### Available records ###
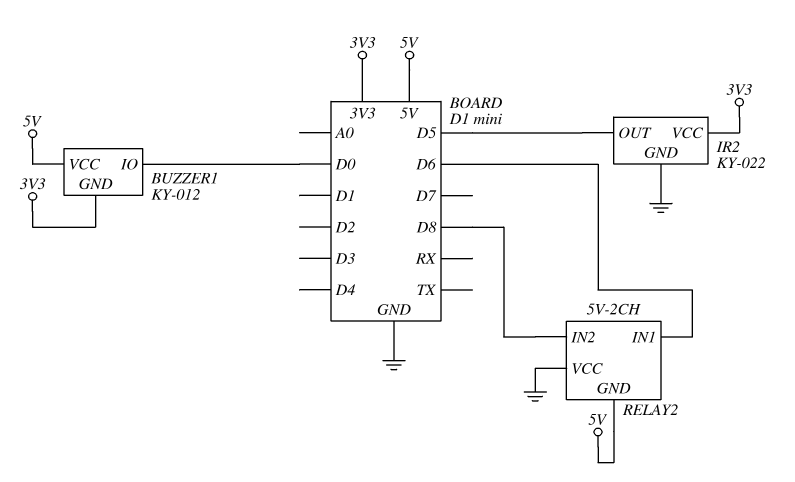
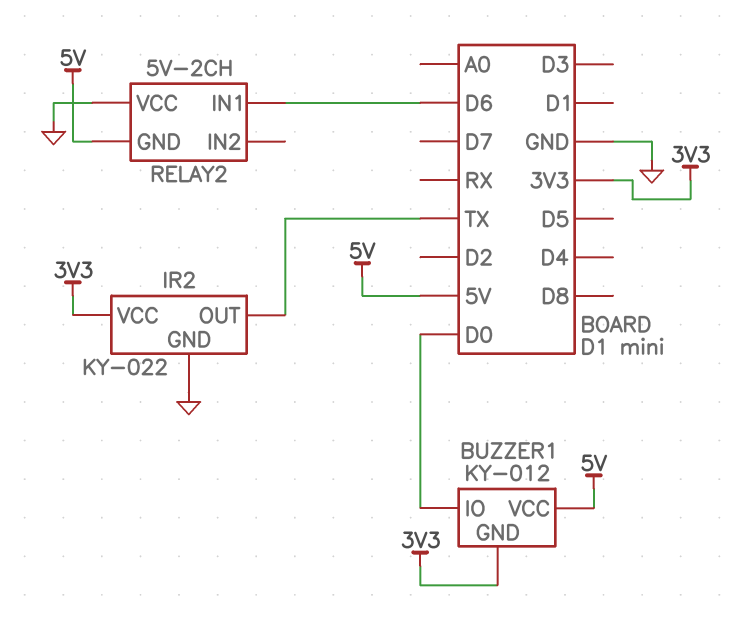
IR2 pin OUT: D5 -> TX
RELAY2 pin IN2: D8 -> none

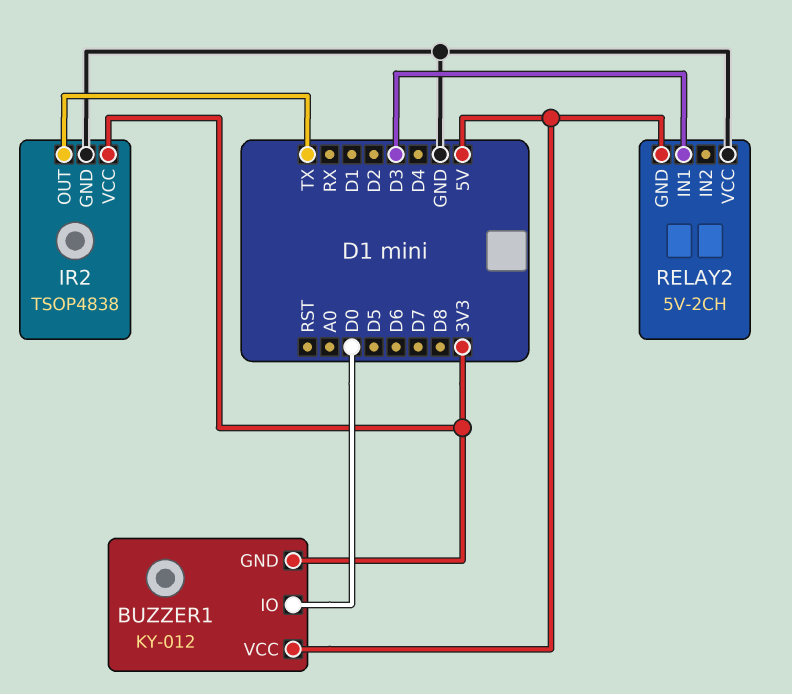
IR2: KY-022 -> TSOP4838
RELAY2 pin IN1: D6 -> D3

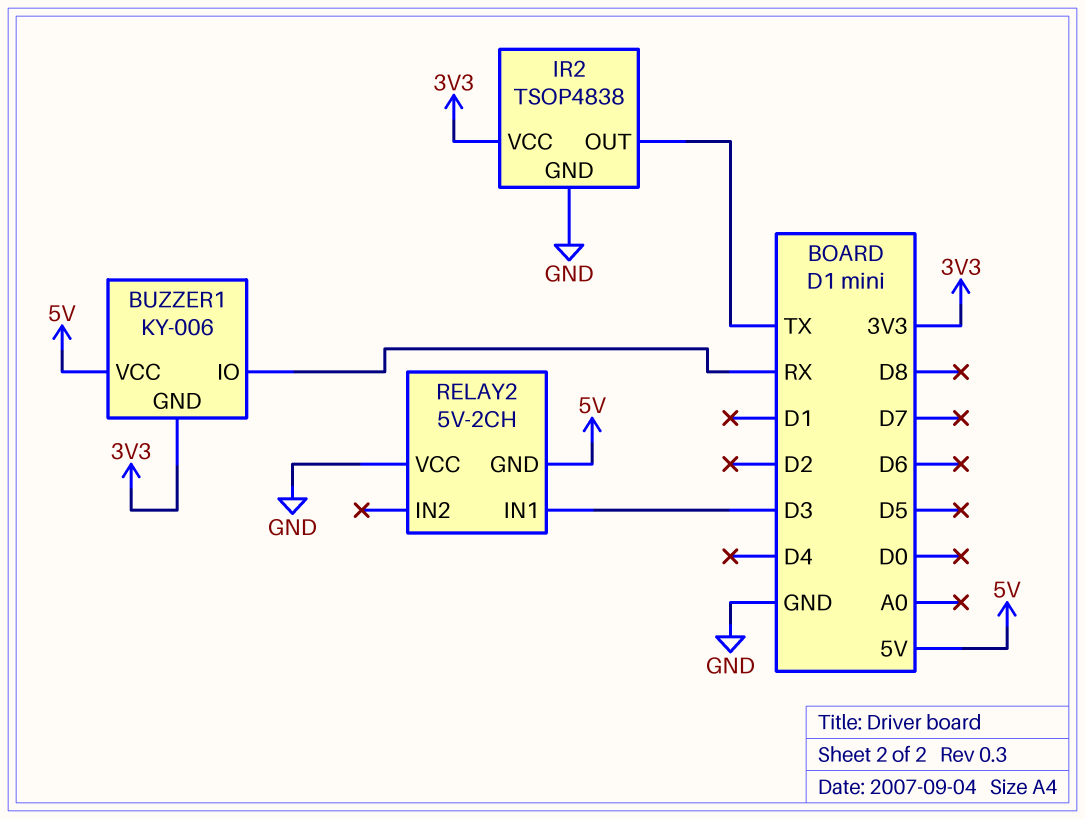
BUZZER1: KY-012 -> KY-006
BUZZER1 pin IO: D0 -> RX

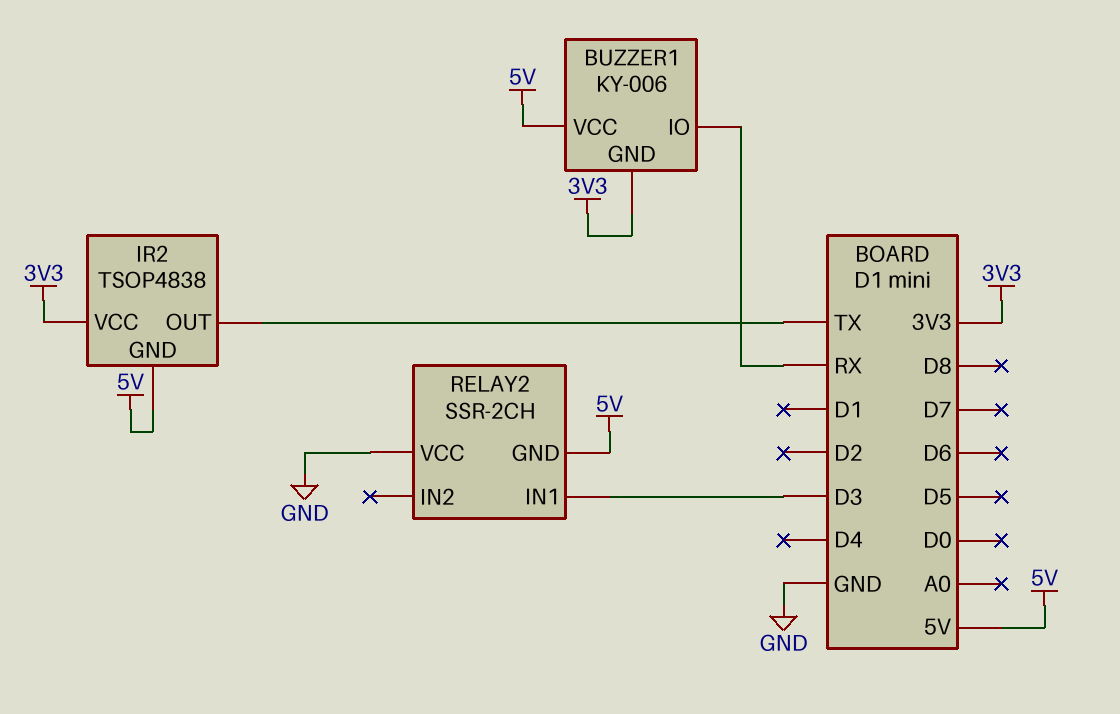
IR2 pin GND: GND -> 5V
RELAY2: 5V-2CH -> SSR-2CH

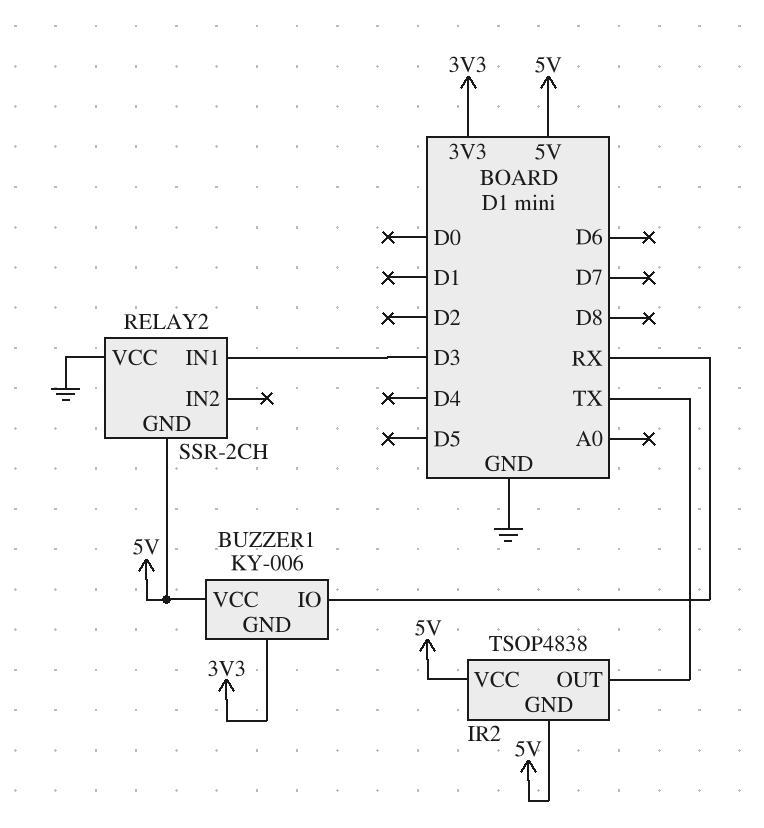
IR2 pin VCC: 3V3 -> 5V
###
Exercise details:
Write out the records above exactly. Pictures do not belong in the copy.

Your solution:
IR2 pin OUT: D5 -> TX
RELAY2 pin IN2: D8 -> none

IR2: KY-022 -> TSOP4838
RELAY2 pin IN1: D6 -> D3

BUZZER1: KY-012 -> KY-006
BUZZER1 pin IO: D0 -> RX

IR2 pin GND: GND -> 5V
RELAY2: 5V-2CH -> SSR-2CH

IR2 pin VCC: 3V3 -> 5V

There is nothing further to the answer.